Put the entries in the stretch from the line containing "(under ~0.6 m) are not labelled." through the line containing "road 2 (trunk): [(52,0),(174,511)]" into a two-column CSV with the header `task,output`. Use one row per entry, with its text under `task` and its answer under `output`, each in a single quoted field, and change line breaks to spaces.

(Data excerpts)
•••••
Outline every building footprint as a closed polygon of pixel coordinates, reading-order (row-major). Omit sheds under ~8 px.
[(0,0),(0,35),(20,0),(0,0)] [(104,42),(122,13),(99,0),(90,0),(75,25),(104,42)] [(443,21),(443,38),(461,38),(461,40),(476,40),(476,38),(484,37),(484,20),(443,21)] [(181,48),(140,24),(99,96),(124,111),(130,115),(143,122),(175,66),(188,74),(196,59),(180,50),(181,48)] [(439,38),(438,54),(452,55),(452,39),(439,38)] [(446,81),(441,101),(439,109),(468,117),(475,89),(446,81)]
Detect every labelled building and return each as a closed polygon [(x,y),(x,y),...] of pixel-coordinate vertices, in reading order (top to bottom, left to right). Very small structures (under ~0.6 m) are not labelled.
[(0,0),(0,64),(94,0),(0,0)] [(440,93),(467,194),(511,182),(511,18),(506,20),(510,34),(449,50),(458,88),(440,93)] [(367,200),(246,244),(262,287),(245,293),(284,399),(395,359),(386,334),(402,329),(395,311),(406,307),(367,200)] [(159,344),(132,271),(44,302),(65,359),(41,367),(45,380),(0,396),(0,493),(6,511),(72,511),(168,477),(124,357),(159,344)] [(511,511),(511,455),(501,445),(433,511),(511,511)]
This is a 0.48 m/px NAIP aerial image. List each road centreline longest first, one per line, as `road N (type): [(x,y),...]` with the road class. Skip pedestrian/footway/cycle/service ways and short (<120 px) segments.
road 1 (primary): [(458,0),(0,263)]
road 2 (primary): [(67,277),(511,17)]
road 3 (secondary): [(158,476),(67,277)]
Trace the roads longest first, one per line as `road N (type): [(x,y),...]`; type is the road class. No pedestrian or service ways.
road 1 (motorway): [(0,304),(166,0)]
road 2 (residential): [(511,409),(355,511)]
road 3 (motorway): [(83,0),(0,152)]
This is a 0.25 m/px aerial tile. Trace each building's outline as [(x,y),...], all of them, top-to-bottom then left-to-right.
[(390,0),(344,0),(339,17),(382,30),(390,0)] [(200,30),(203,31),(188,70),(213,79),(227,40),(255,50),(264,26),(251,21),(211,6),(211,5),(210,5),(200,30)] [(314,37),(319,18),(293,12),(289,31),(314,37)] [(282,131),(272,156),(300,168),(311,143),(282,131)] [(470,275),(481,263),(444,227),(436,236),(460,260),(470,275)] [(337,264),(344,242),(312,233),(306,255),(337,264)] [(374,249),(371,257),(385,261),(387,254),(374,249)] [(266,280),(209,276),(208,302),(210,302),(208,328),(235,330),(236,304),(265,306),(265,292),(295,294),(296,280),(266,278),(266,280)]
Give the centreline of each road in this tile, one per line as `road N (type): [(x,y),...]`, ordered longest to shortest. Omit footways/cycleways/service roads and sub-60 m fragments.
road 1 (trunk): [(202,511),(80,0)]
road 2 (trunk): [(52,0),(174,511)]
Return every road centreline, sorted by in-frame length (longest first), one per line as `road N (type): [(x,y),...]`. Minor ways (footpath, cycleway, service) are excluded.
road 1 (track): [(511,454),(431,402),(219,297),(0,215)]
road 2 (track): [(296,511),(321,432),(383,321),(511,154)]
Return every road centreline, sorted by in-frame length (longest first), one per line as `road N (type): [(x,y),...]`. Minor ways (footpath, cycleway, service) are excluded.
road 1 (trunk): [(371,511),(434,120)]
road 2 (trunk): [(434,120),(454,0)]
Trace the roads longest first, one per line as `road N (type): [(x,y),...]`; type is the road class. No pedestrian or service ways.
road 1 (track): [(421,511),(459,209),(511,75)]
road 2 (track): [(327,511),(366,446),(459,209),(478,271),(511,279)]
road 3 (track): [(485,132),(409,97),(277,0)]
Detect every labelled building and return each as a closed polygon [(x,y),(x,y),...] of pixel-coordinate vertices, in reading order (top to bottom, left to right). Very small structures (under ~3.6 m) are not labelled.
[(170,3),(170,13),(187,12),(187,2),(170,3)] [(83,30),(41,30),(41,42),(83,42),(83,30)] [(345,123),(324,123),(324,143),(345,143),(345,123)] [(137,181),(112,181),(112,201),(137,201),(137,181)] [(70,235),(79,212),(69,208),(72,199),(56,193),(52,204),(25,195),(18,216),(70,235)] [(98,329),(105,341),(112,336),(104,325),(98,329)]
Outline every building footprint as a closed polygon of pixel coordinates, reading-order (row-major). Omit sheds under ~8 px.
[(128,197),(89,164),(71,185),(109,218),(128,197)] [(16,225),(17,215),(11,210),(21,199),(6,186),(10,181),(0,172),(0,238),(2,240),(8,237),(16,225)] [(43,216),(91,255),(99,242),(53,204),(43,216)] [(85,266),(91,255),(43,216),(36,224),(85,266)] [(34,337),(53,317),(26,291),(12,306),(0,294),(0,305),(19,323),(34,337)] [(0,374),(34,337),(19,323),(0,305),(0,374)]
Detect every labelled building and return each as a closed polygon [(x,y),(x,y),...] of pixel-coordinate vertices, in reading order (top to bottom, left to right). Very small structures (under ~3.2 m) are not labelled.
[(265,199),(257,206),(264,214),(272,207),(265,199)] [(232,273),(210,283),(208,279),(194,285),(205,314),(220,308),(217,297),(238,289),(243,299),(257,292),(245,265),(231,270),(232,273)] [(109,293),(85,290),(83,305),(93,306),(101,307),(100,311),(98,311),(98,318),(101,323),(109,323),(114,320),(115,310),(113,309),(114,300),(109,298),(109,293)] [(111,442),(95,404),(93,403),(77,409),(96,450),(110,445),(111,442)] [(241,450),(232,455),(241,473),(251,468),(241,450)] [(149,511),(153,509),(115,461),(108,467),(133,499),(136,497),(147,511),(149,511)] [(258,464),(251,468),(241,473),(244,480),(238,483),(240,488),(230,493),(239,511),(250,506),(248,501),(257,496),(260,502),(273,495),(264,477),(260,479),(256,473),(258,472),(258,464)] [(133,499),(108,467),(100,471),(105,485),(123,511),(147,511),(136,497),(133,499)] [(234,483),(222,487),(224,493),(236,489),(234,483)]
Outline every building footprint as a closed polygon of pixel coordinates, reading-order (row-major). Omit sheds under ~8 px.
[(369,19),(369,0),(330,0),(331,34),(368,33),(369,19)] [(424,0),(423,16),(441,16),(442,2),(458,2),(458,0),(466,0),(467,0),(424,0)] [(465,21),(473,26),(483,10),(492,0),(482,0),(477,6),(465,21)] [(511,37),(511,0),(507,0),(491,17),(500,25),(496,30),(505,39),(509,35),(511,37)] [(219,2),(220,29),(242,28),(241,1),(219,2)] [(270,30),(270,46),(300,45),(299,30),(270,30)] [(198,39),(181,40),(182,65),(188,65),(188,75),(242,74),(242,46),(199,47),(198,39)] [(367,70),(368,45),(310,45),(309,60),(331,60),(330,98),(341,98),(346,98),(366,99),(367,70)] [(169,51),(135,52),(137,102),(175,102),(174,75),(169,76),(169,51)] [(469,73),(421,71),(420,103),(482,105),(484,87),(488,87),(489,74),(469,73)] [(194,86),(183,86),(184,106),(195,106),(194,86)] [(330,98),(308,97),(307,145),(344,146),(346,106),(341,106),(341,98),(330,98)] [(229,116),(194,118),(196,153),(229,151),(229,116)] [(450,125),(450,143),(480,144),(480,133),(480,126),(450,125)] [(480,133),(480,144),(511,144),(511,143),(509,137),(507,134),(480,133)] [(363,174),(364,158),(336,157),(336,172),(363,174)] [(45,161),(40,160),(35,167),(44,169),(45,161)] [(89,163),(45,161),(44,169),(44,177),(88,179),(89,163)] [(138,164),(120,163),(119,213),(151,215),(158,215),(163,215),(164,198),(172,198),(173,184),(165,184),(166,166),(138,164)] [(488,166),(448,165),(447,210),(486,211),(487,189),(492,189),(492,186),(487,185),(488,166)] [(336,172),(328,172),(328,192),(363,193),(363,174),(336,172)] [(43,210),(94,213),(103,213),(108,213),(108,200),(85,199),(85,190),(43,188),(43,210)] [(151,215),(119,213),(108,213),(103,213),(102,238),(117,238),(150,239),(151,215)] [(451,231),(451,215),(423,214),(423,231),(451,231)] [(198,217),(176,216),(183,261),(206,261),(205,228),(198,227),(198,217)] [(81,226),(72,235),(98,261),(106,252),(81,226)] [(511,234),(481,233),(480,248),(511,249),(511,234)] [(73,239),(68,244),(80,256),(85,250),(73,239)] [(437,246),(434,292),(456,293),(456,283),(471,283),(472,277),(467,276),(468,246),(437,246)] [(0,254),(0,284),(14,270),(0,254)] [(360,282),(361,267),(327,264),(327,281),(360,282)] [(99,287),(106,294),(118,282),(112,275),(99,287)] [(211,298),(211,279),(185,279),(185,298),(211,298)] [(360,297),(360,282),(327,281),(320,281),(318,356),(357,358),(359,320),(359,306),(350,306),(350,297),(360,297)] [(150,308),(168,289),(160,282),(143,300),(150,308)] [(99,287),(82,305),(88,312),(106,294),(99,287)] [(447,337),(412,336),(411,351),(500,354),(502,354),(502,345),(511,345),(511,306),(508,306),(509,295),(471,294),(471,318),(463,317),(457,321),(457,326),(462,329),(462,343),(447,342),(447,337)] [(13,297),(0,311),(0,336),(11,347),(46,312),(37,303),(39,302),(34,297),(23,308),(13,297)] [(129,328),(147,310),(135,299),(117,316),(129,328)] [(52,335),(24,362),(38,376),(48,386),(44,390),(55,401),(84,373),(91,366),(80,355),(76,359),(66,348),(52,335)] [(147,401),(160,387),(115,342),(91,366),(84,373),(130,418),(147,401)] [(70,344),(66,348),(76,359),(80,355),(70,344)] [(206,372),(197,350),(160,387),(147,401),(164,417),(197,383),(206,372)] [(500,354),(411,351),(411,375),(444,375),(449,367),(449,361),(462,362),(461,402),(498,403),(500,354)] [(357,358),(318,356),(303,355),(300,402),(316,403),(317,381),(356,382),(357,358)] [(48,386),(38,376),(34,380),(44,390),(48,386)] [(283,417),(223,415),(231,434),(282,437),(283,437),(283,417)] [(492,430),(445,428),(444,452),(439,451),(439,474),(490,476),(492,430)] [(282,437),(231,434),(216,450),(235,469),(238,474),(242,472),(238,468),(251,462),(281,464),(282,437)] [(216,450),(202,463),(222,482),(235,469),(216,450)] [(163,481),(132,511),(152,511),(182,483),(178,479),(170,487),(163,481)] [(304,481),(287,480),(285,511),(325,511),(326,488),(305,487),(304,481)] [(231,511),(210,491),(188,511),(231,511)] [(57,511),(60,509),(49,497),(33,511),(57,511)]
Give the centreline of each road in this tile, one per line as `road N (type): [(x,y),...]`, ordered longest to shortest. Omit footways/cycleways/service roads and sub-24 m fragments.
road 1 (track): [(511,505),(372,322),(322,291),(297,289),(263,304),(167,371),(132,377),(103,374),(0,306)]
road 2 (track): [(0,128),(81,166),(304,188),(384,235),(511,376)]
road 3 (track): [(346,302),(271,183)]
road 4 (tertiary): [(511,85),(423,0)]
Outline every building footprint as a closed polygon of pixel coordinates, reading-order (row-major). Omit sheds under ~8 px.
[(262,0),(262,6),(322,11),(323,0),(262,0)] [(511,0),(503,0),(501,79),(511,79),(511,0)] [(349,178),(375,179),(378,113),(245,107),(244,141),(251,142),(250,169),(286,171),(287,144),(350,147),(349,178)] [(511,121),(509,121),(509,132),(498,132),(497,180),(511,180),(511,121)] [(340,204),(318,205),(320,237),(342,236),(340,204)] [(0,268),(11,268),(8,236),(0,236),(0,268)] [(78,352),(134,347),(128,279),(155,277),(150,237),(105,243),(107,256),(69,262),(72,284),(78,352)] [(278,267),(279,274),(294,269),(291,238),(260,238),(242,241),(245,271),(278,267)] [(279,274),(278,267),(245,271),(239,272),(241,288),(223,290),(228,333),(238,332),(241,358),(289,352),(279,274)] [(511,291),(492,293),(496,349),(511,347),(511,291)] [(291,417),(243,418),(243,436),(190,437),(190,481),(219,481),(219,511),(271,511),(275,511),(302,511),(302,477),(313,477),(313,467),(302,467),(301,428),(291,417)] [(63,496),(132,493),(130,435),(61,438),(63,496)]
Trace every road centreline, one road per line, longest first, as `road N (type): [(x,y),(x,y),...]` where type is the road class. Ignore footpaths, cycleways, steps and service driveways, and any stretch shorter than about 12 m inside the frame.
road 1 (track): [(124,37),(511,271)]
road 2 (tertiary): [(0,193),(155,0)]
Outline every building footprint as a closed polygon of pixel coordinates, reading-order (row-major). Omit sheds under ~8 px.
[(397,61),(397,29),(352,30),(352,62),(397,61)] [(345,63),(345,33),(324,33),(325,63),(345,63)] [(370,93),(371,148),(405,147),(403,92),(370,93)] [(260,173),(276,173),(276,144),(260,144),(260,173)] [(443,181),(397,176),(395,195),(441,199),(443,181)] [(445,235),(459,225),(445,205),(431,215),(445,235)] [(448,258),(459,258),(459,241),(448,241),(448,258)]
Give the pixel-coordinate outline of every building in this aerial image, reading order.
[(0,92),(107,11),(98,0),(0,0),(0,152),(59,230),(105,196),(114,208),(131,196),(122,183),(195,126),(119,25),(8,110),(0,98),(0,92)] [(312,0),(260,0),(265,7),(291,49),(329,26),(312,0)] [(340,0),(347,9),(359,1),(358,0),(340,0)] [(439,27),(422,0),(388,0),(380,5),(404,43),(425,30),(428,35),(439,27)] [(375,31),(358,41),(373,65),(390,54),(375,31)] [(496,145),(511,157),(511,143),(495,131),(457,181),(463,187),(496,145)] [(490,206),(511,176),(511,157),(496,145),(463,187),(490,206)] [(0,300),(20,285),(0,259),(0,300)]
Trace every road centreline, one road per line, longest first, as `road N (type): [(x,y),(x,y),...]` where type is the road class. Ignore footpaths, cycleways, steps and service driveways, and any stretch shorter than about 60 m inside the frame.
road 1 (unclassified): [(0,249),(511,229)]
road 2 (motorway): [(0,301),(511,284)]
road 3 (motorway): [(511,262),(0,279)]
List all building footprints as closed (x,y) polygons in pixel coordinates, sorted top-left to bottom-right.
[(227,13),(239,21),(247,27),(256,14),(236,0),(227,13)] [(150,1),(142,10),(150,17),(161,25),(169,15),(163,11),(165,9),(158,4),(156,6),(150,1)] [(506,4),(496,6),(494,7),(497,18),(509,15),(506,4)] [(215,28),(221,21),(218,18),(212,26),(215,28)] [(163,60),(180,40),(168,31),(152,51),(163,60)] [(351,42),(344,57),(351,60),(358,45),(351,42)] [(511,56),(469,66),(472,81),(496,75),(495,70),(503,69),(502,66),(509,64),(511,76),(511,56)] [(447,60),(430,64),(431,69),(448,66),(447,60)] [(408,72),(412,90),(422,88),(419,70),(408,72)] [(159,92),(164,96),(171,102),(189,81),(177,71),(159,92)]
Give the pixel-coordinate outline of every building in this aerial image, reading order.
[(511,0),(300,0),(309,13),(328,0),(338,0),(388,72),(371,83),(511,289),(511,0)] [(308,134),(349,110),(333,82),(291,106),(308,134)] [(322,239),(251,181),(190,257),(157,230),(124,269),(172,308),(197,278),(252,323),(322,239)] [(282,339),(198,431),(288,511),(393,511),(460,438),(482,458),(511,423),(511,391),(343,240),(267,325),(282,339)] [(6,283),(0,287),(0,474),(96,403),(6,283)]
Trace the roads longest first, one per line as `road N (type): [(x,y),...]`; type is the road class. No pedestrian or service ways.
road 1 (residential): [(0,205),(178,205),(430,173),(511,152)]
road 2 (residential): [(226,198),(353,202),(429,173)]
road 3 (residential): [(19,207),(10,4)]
•••••
> [Task answer]
task,output
"Detect every labelled building and return each as a closed polygon [(x,y),(x,y),...] of pixel-coordinate vertices, in reading order (top to bottom, left to right). Very small structures (under ~0.6 m) are not labelled.","[(0,0),(0,64),(94,0),(0,0)] [(440,93),(467,194),(511,182),(511,18),(506,20),(510,34),(449,50),(458,88),(440,93)] [(367,200),(246,244),(262,287),(245,293),(284,399),(395,359),(386,334),(402,329),(395,311),(406,307),(367,200)] [(159,344),(132,271),(44,302),(65,359),(41,367),(45,380),(0,396),(0,493),(6,511),(72,511),(168,477),(124,357),(159,344)] [(511,511),(511,455),(501,445),(433,511),(511,511)]"
"This is a 0.48 m/px NAIP aerial image. List each road centreline longest first, one per line, as `road N (type): [(x,y),...]` with the road class. Skip pedestrian/footway/cycle/service ways and short (<120 px) segments.","road 1 (primary): [(458,0),(0,263)] road 2 (primary): [(67,277),(511,17)] road 3 (secondary): [(158,476),(67,277)]"
"Trace the roads longest first, one per line as `road N (type): [(x,y),...]`; type is the road class. No pedestrian or service ways.","road 1 (motorway): [(0,304),(166,0)] road 2 (residential): [(511,409),(355,511)] road 3 (motorway): [(83,0),(0,152)]"
"This is a 0.25 m/px aerial tile. Trace each building's outline as [(x,y),...], all of them, top-to-bottom then left-to-right.","[(390,0),(344,0),(339,17),(382,30),(390,0)] [(200,30),(203,31),(188,70),(213,79),(227,40),(255,50),(264,26),(251,21),(211,6),(211,5),(210,5),(200,30)] [(314,37),(319,18),(293,12),(289,31),(314,37)] [(282,131),(272,156),(300,168),(311,143),(282,131)] [(470,275),(481,263),(444,227),(436,236),(460,260),(470,275)] [(337,264),(344,242),(312,233),(306,255),(337,264)] [(374,249),(371,257),(385,261),(387,254),(374,249)] [(266,280),(209,276),(208,302),(210,302),(208,328),(235,330),(236,304),(265,306),(265,292),(295,294),(296,280),(266,278),(266,280)]"
"Give the centreline of each road in this tile, one per line as `road N (type): [(x,y),...]`, ordered longest to shortest. Omit footways/cycleways/service roads and sub-60 m fragments.","road 1 (trunk): [(202,511),(80,0)] road 2 (trunk): [(52,0),(174,511)]"